Directive:
Turn the listing below, from the line with "Give the centreline" up to and including the line with "road 2 (track): [(0,336),(71,395),(179,511)]", into a two-column CSV headed input and output. Give one row per input, with its text and the output that follows it, each in one quoted field with line breaks replaced by spaces.

Given entries:
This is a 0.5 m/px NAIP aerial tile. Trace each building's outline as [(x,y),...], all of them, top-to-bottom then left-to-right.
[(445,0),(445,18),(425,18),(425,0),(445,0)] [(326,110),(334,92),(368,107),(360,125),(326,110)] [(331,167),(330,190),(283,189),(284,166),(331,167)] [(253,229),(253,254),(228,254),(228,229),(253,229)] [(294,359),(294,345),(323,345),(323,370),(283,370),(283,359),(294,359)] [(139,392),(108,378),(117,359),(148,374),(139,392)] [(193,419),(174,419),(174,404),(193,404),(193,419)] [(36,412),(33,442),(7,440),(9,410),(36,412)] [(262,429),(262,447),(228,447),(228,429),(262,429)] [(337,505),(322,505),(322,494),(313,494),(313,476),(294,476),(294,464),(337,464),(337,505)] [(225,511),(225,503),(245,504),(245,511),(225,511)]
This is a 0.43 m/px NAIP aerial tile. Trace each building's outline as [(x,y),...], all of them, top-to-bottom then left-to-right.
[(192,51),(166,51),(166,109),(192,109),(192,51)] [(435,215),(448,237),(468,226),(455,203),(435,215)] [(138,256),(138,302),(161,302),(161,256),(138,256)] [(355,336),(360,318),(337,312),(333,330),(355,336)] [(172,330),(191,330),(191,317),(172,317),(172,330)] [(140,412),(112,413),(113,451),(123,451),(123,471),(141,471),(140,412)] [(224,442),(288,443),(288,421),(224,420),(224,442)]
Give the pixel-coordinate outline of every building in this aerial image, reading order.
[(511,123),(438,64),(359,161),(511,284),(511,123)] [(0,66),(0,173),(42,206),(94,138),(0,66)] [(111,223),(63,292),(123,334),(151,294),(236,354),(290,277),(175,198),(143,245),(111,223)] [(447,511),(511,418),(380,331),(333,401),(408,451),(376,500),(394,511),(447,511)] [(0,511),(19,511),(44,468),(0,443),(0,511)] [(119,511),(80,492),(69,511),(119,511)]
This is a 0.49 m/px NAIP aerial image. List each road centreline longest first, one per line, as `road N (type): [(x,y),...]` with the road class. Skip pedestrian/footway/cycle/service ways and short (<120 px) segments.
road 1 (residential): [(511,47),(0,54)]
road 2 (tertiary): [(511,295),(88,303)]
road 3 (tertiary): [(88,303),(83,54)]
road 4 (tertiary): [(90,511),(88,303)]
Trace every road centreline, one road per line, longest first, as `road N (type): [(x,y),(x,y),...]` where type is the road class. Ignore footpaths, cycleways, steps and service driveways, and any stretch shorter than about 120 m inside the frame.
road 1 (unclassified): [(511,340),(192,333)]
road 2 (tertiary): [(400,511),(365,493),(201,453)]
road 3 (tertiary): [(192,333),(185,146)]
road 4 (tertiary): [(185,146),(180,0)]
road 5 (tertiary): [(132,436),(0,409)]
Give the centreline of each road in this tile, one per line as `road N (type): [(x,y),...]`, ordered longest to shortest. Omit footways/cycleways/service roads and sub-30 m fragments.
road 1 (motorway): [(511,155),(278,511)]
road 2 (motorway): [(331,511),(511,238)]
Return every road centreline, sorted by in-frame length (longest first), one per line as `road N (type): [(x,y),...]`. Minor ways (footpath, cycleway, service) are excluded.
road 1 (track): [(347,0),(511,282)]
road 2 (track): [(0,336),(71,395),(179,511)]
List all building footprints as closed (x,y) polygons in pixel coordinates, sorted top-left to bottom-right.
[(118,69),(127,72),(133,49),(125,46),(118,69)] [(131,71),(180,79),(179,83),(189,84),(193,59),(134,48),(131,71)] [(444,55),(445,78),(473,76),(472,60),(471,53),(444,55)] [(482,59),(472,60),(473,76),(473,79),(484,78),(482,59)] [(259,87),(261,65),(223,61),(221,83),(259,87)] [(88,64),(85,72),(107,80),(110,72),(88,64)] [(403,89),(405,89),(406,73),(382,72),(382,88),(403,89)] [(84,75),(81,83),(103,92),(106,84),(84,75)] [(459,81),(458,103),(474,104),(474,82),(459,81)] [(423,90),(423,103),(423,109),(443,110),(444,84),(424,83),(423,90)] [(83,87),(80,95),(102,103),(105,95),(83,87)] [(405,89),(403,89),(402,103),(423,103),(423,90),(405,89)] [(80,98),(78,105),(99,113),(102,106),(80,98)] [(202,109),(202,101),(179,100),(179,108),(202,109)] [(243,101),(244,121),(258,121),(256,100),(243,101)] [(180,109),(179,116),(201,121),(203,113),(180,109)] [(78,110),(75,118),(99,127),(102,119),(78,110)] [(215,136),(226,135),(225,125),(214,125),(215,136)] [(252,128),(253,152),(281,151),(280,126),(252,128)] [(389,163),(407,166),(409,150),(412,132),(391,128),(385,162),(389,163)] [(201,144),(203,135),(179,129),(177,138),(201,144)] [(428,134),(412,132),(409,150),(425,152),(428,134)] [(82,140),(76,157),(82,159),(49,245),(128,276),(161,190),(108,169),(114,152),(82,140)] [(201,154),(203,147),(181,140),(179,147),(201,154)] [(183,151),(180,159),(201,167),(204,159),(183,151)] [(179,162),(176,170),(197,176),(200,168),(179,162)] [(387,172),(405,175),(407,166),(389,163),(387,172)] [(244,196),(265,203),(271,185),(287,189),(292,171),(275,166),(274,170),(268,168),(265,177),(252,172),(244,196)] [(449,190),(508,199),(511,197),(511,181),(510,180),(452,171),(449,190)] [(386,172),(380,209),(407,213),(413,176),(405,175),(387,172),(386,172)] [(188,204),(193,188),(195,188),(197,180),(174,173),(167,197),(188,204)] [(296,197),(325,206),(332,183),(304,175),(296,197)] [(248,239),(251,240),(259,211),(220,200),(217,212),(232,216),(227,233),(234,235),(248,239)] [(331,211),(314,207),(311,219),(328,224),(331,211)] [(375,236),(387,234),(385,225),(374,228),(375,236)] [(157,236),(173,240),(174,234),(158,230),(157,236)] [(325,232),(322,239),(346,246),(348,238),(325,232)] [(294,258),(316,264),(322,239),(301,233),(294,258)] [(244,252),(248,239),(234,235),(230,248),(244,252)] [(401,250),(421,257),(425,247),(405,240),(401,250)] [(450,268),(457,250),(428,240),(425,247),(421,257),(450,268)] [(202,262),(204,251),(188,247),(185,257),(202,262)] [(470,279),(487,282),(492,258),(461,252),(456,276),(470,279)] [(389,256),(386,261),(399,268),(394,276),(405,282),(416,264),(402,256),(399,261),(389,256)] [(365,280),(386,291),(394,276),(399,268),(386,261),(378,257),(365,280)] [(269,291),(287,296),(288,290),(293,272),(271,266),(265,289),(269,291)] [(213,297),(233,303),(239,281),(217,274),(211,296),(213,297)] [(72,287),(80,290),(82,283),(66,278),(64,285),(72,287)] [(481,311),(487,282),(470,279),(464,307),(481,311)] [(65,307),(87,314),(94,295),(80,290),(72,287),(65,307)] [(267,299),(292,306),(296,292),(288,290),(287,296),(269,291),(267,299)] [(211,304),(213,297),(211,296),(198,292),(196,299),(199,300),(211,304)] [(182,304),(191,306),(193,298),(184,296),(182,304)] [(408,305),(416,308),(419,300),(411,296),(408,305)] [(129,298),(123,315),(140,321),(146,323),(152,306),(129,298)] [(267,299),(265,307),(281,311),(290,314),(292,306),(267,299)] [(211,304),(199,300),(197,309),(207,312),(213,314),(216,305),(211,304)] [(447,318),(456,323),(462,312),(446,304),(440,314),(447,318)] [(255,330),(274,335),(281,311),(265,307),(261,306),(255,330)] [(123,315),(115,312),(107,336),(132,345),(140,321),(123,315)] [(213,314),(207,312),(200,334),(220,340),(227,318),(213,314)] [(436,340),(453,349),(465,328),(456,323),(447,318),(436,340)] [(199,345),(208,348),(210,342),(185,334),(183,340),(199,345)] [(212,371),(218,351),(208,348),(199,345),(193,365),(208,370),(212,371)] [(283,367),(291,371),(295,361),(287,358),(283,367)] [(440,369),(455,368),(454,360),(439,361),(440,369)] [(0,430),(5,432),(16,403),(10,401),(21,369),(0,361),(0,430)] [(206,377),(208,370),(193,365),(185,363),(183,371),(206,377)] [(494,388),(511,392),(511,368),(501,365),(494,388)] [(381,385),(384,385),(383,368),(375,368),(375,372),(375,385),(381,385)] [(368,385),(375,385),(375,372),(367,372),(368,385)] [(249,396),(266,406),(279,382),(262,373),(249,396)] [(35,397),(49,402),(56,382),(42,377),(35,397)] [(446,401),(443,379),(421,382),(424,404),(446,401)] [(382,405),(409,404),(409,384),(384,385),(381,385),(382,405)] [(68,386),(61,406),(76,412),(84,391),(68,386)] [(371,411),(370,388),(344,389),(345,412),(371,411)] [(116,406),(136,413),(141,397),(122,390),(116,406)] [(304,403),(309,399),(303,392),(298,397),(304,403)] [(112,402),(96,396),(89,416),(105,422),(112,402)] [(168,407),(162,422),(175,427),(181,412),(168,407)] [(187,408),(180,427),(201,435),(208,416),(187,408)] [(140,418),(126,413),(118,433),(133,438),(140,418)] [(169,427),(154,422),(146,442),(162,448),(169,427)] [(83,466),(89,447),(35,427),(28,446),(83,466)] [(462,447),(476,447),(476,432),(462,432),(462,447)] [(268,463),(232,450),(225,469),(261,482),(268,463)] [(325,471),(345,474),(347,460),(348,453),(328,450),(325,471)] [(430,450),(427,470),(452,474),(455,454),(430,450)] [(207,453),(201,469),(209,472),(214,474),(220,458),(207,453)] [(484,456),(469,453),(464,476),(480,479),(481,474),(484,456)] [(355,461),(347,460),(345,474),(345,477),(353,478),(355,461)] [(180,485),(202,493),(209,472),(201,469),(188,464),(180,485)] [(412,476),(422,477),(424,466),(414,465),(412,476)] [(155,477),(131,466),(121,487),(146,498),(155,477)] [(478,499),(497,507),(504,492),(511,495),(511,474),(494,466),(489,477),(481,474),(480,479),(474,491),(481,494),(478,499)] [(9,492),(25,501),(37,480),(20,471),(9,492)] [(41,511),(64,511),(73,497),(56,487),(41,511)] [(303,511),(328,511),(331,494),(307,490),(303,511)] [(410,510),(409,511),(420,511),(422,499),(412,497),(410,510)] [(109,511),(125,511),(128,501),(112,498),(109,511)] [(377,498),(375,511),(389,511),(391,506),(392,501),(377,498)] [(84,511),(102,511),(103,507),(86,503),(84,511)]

Exercise response:
input,output
"Give the centreline of each road in this tile, one per line as `road N (type): [(x,y),...]`, ordered longest to shortest. Omit footways/cycleways/service roads and sub-30 m fragments.","road 1 (motorway): [(511,155),(278,511)] road 2 (motorway): [(331,511),(511,238)]"
"Return every road centreline, sorted by in-frame length (longest first), one per line as `road N (type): [(x,y),...]`. Minor ways (footpath, cycleway, service) are excluded.","road 1 (track): [(347,0),(511,282)] road 2 (track): [(0,336),(71,395),(179,511)]"